__Task goal__: Look through the data below and, wherever a line carries the word "none", please copy that line.

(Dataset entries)
*** Begin section ***

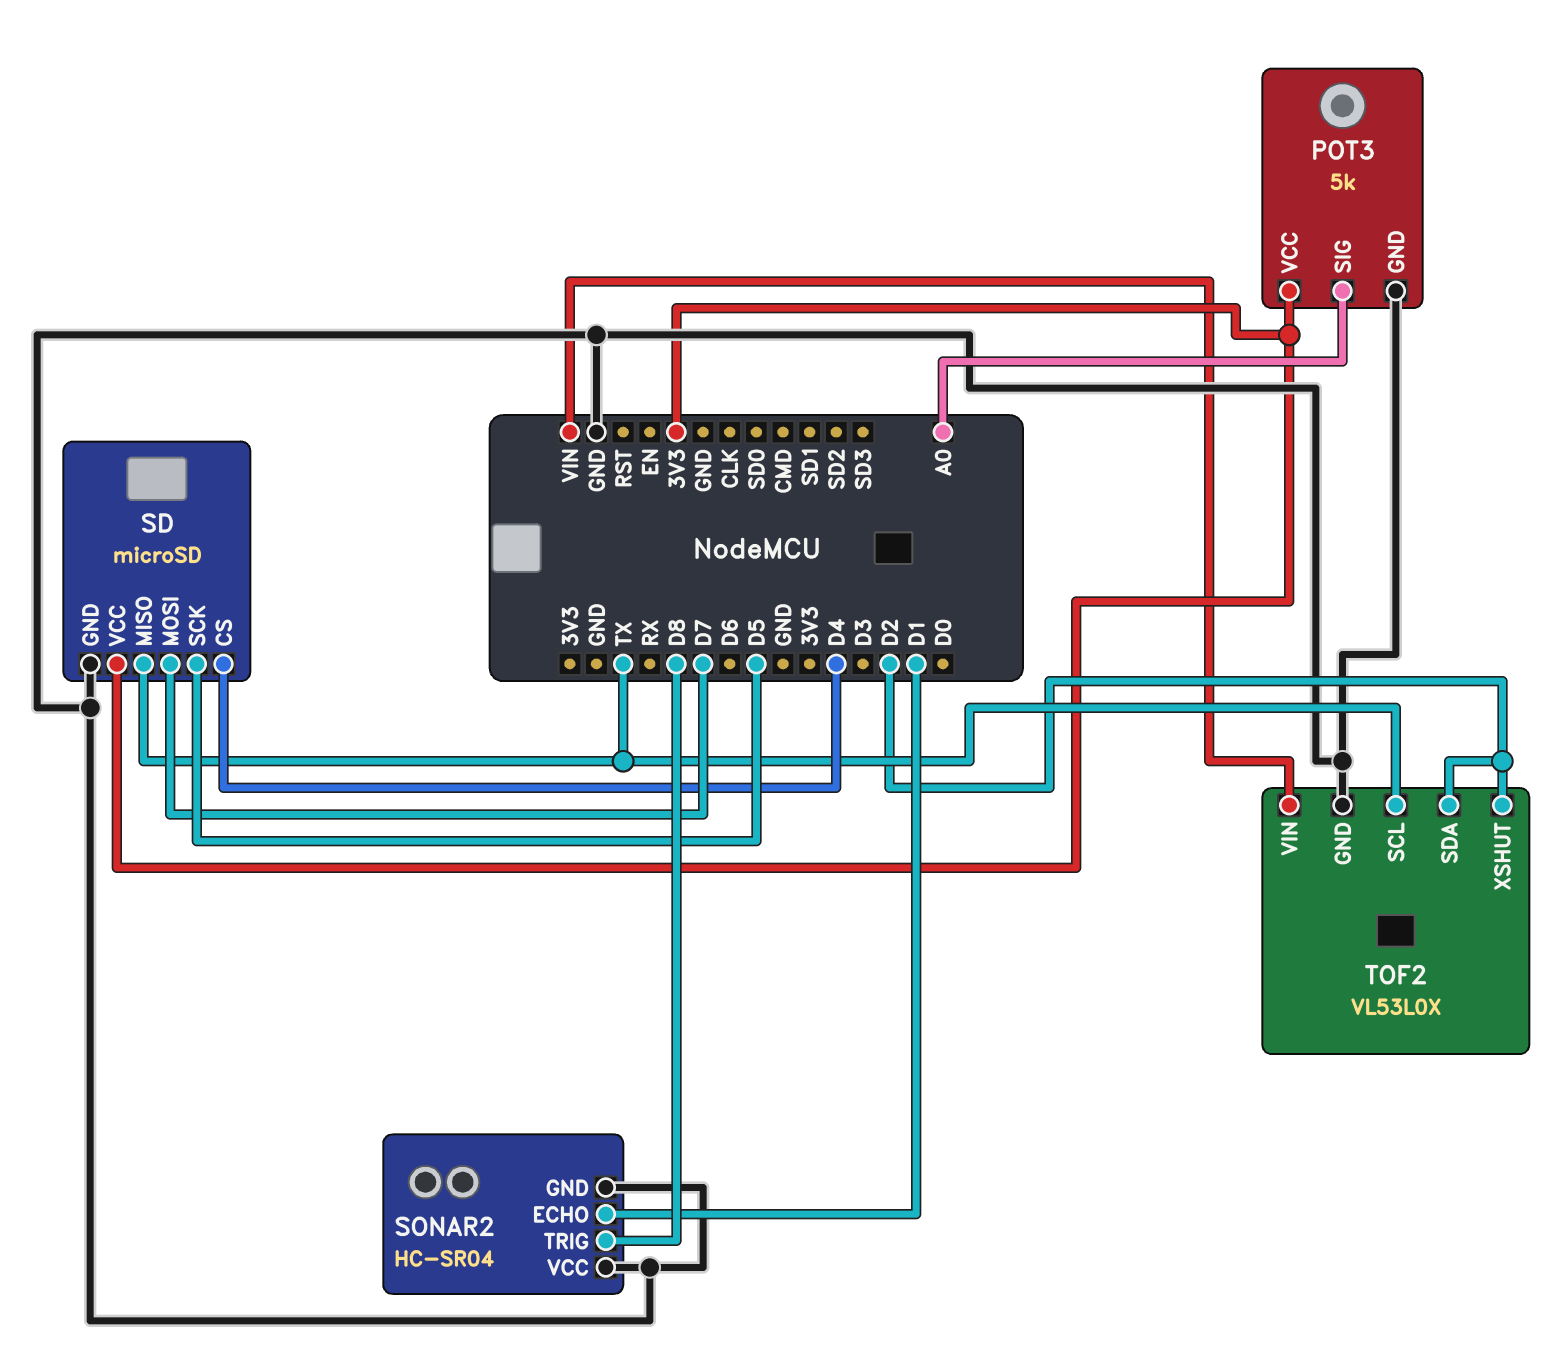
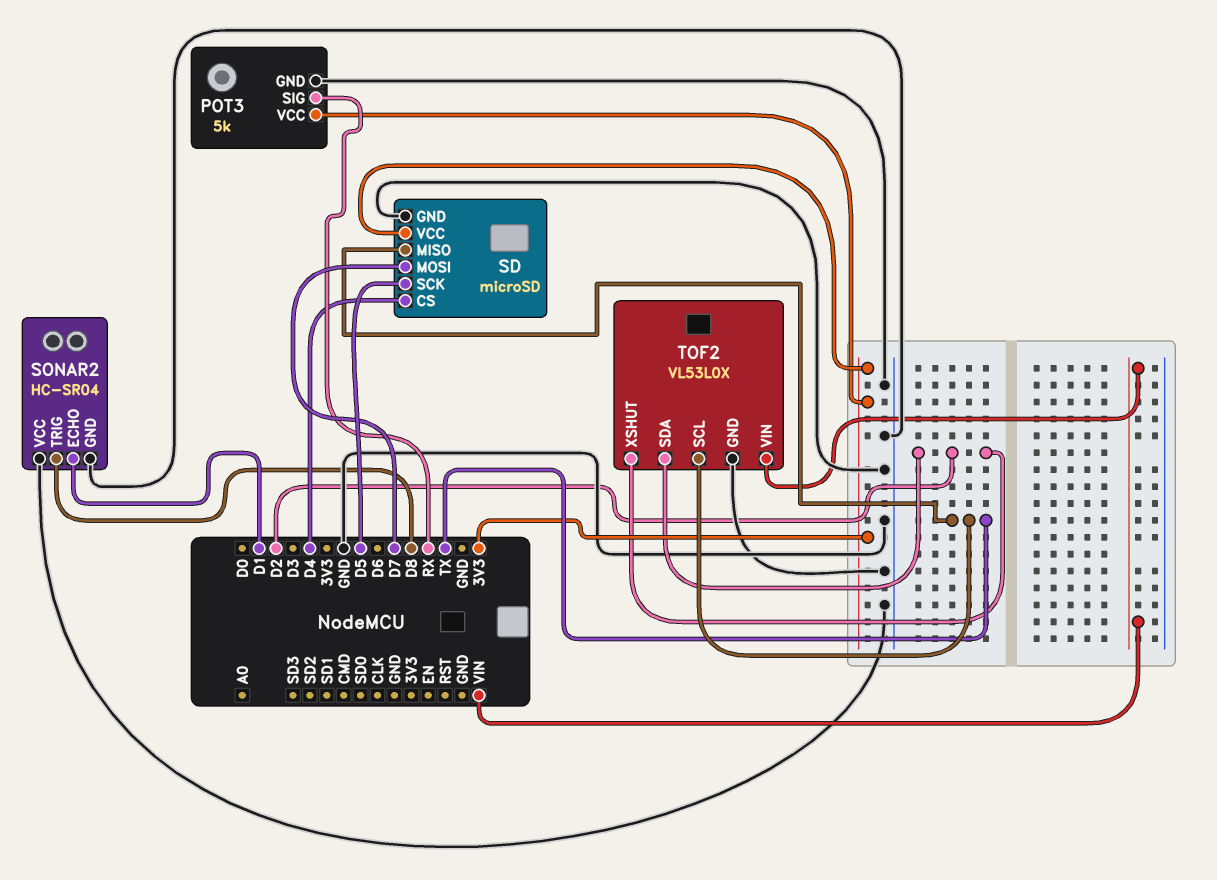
POT3 pin SIG: A0 -> RX

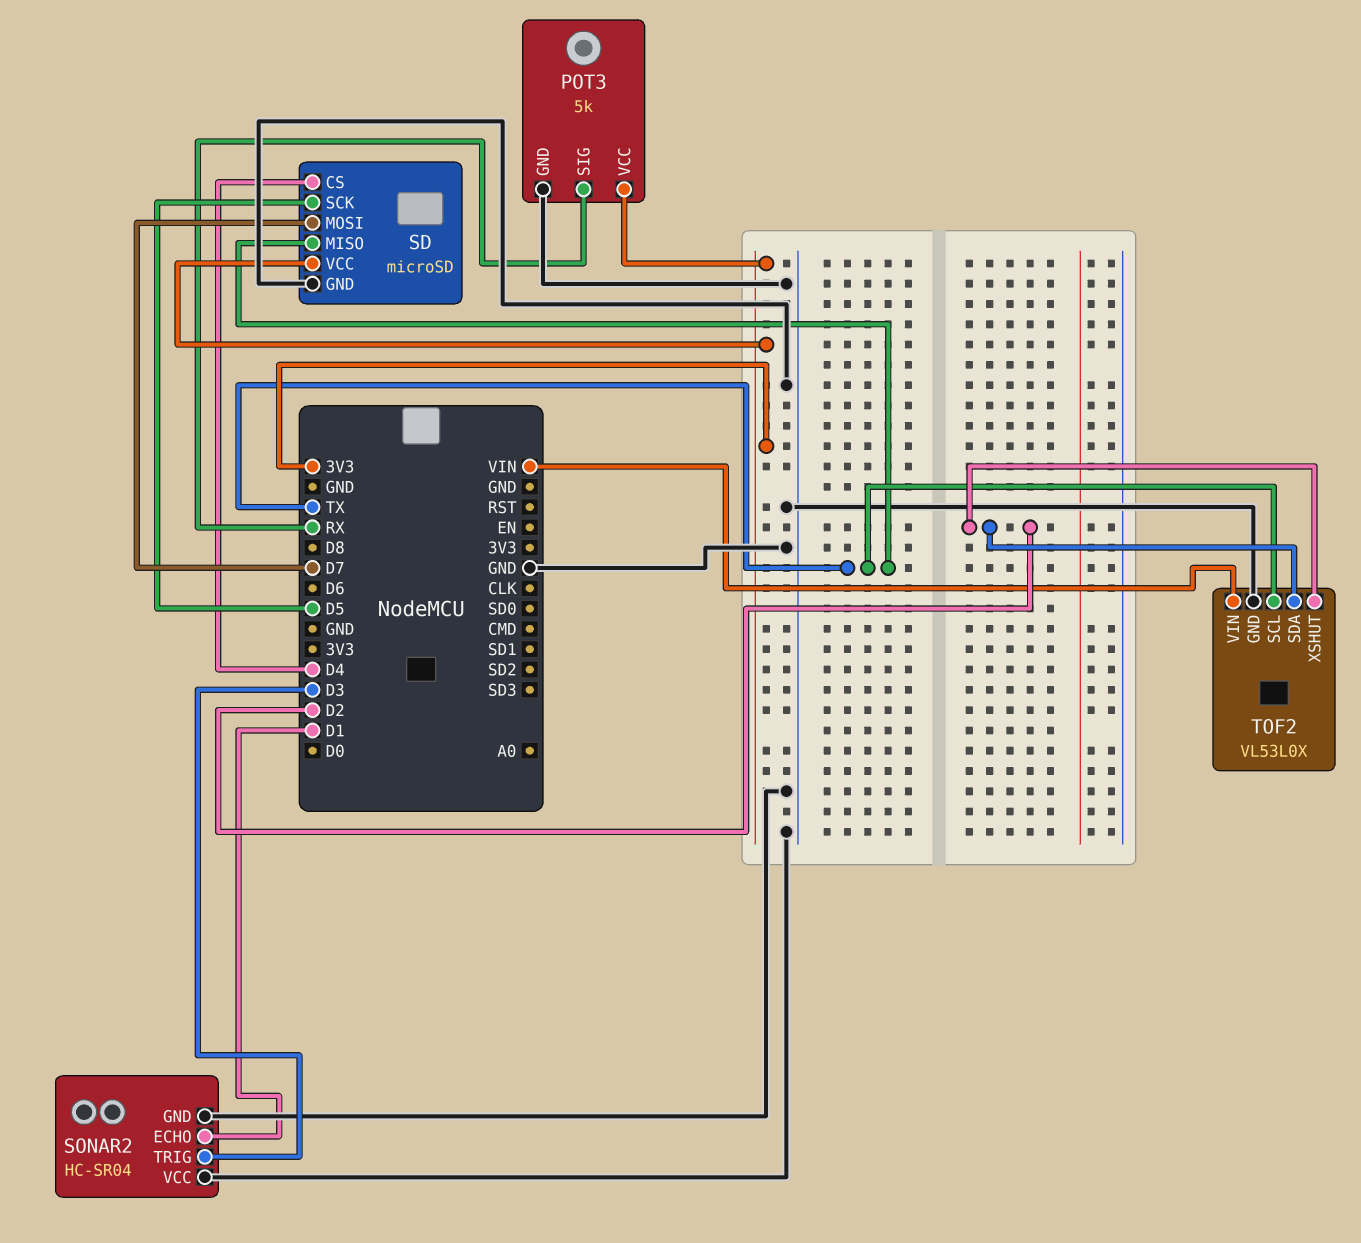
SONAR2 pin TRIG: D8 -> D3

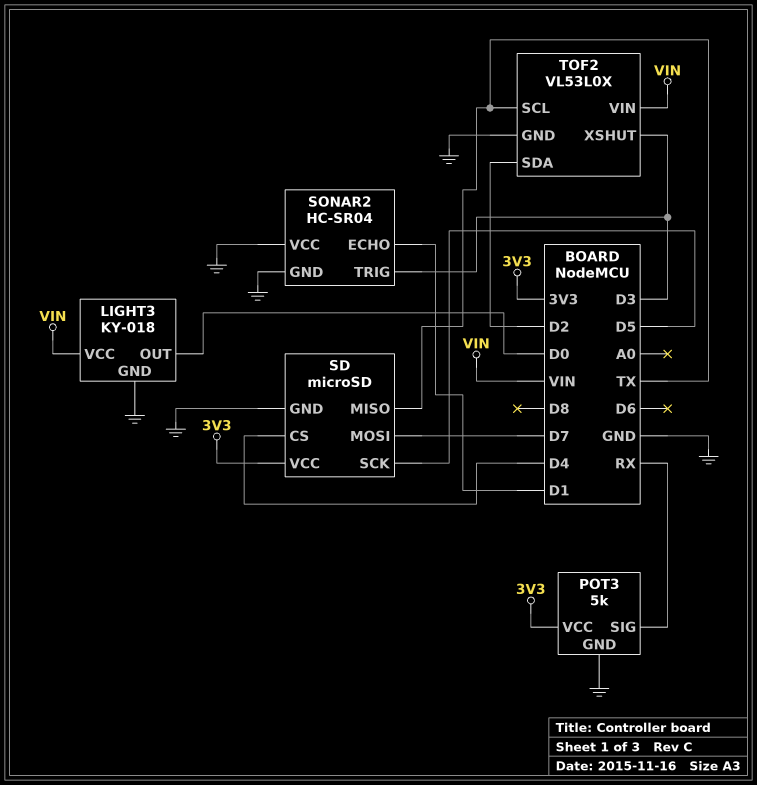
LIGHT3: none -> KY-018
LIGHT3 pin GND: none -> GND
LIGHT3 pin OUT: none -> D0
LIGHT3 pin VCC: none -> VIN
TOF2 pin XSHUT: D2 -> D3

*** End section ***

__Reply to the task__:
LIGHT3: none -> KY-018
LIGHT3 pin GND: none -> GND
LIGHT3 pin OUT: none -> D0
LIGHT3 pin VCC: none -> VIN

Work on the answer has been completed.